> Task details
Copy, pictures aside: the lines below from the one that holds "pink pentagon at (476, 491): moved 4 px left" through the final line of the listing, both ends included, exactly as they are and nothing else.

[Start of Attachment]

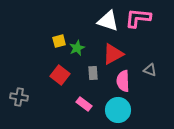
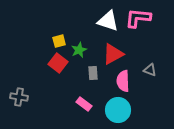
green star: moved 2 px right, 2 px down
red square: moved 2 px left, 12 px up
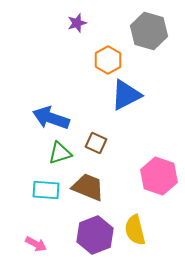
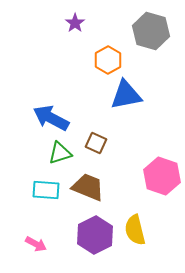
purple star: moved 2 px left; rotated 18 degrees counterclockwise
gray hexagon: moved 2 px right
blue triangle: rotated 16 degrees clockwise
blue arrow: rotated 9 degrees clockwise
pink hexagon: moved 3 px right
purple hexagon: rotated 6 degrees counterclockwise
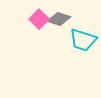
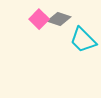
cyan trapezoid: rotated 28 degrees clockwise
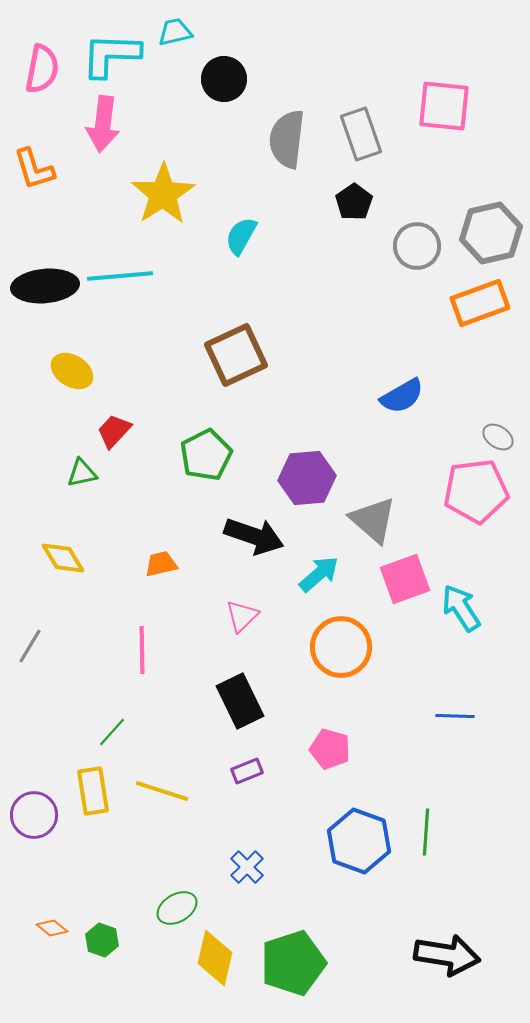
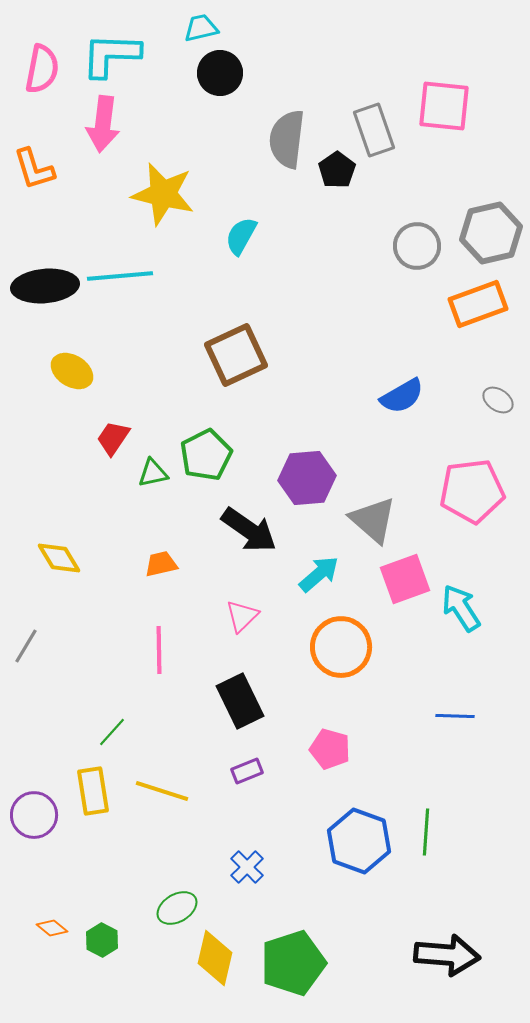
cyan trapezoid at (175, 32): moved 26 px right, 4 px up
black circle at (224, 79): moved 4 px left, 6 px up
gray rectangle at (361, 134): moved 13 px right, 4 px up
yellow star at (163, 194): rotated 26 degrees counterclockwise
black pentagon at (354, 202): moved 17 px left, 32 px up
orange rectangle at (480, 303): moved 2 px left, 1 px down
red trapezoid at (114, 431): moved 1 px left, 7 px down; rotated 9 degrees counterclockwise
gray ellipse at (498, 437): moved 37 px up
green triangle at (82, 473): moved 71 px right
pink pentagon at (476, 491): moved 4 px left
black arrow at (254, 536): moved 5 px left, 6 px up; rotated 16 degrees clockwise
yellow diamond at (63, 558): moved 4 px left
gray line at (30, 646): moved 4 px left
pink line at (142, 650): moved 17 px right
green hexagon at (102, 940): rotated 8 degrees clockwise
black arrow at (447, 955): rotated 4 degrees counterclockwise
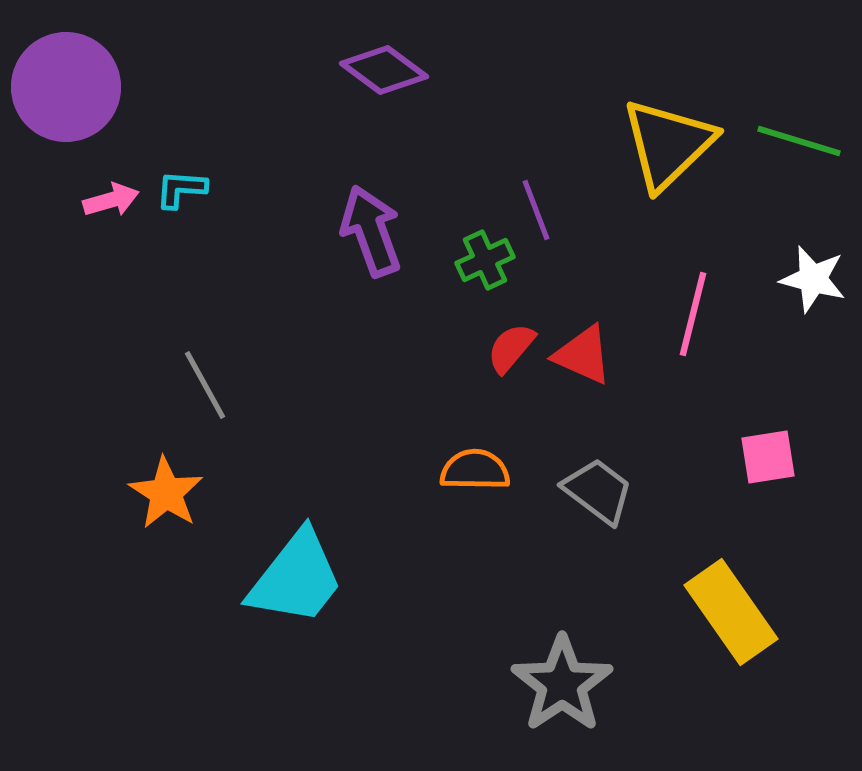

[End of Attachment]

> Exercise result
pink pentagon at (476, 491): moved 4 px left
black arrow at (254, 536): moved 5 px left, 6 px up; rotated 16 degrees clockwise
yellow diamond at (63, 558): moved 4 px left
gray line at (30, 646): moved 4 px left
pink line at (142, 650): moved 17 px right
green hexagon at (102, 940): rotated 8 degrees clockwise
black arrow at (447, 955): rotated 4 degrees counterclockwise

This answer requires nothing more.